Brief:
Which lines run from the one containing "purple bottle [515,287,580,348]" through the end of the data? Write them out exactly, with the pictures left out.

START Extracted material

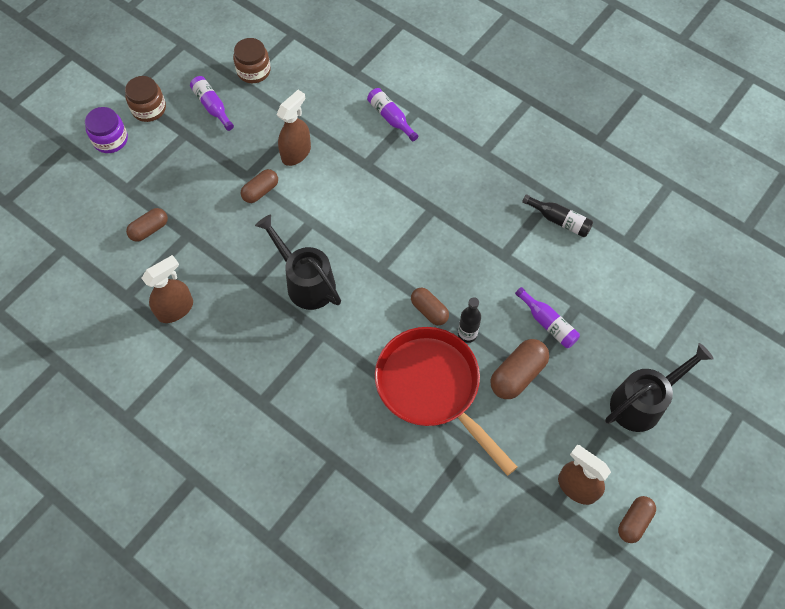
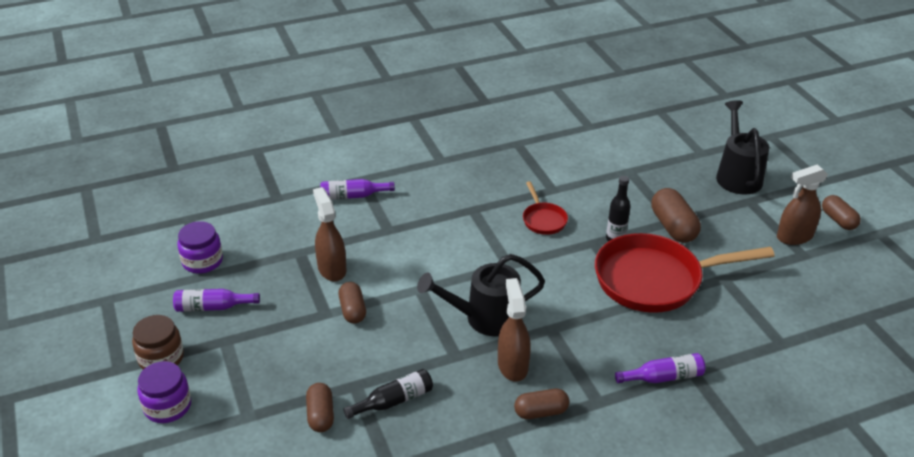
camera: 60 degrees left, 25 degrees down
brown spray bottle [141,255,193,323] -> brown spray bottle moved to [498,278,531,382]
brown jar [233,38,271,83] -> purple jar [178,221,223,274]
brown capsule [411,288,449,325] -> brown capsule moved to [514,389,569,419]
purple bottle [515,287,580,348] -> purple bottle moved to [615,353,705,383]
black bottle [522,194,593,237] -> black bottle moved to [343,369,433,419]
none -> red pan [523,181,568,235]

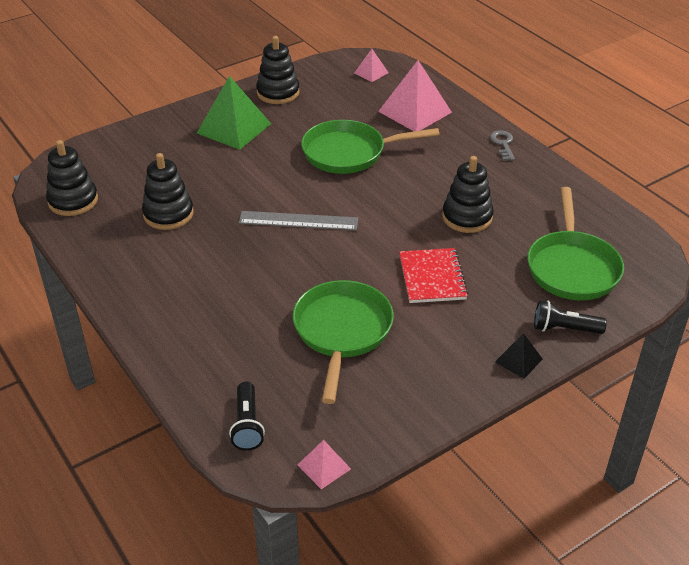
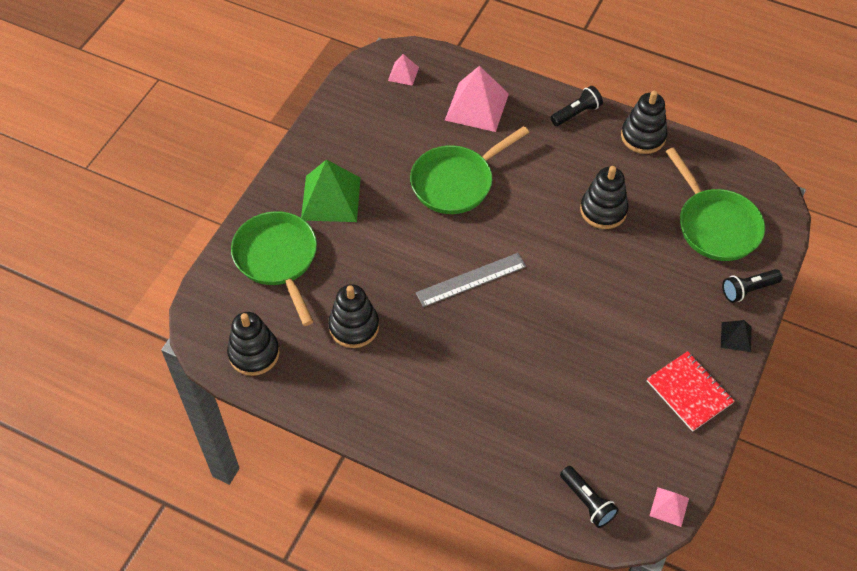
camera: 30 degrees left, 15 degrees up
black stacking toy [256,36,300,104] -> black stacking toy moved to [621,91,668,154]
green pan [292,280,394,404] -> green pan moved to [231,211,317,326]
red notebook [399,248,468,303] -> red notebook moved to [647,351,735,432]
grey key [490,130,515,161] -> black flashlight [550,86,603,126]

END Extracted material

Exercise answer:
purple bottle [515,287,580,348] -> purple bottle moved to [615,353,705,383]
black bottle [522,194,593,237] -> black bottle moved to [343,369,433,419]
none -> red pan [523,181,568,235]

camera: 30 degrees left, 15 degrees up
black stacking toy [256,36,300,104] -> black stacking toy moved to [621,91,668,154]
green pan [292,280,394,404] -> green pan moved to [231,211,317,326]
red notebook [399,248,468,303] -> red notebook moved to [647,351,735,432]
grey key [490,130,515,161] -> black flashlight [550,86,603,126]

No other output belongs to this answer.